• _Exercise directions_
Report all lines from the entries below in which "brick" appears.

= Beginning of Section =

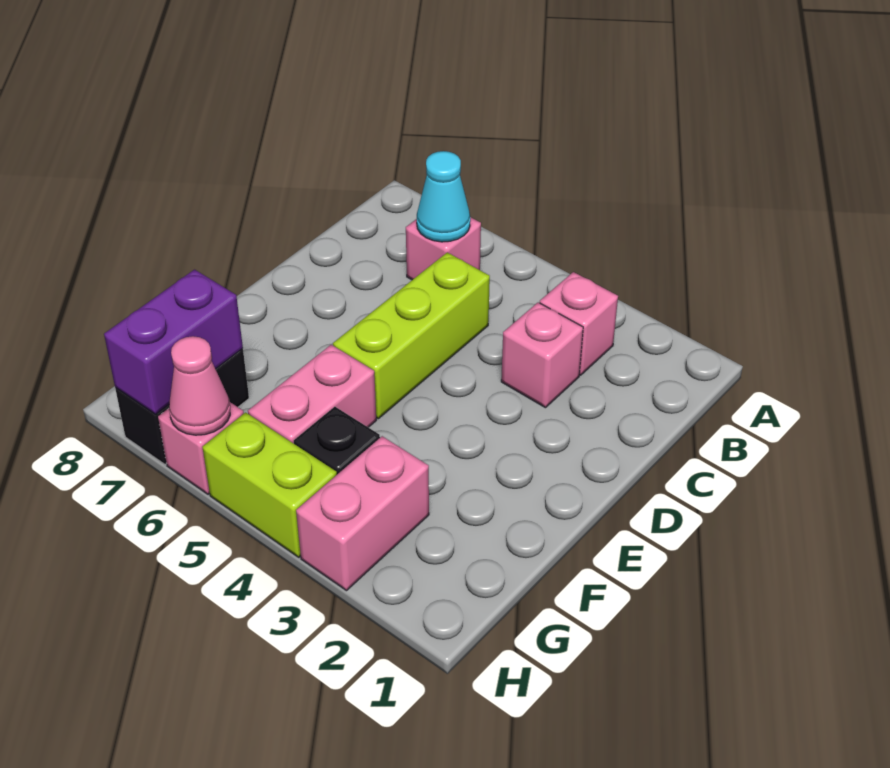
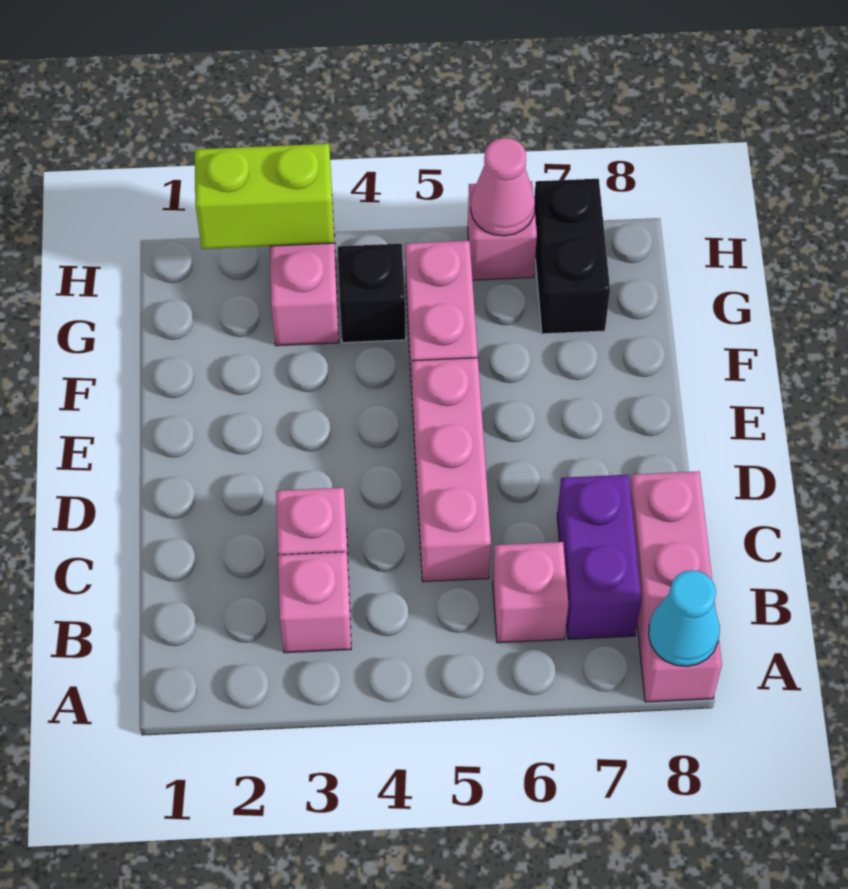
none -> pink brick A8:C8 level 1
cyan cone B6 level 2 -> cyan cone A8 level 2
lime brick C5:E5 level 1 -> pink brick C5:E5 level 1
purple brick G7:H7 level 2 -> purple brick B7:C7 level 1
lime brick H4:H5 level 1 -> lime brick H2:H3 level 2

= End of Section =

• _Written solution_
none -> pink brick A8:C8 level 1
lime brick C5:E5 level 1 -> pink brick C5:E5 level 1
purple brick G7:H7 level 2 -> purple brick B7:C7 level 1
lime brick H4:H5 level 1 -> lime brick H2:H3 level 2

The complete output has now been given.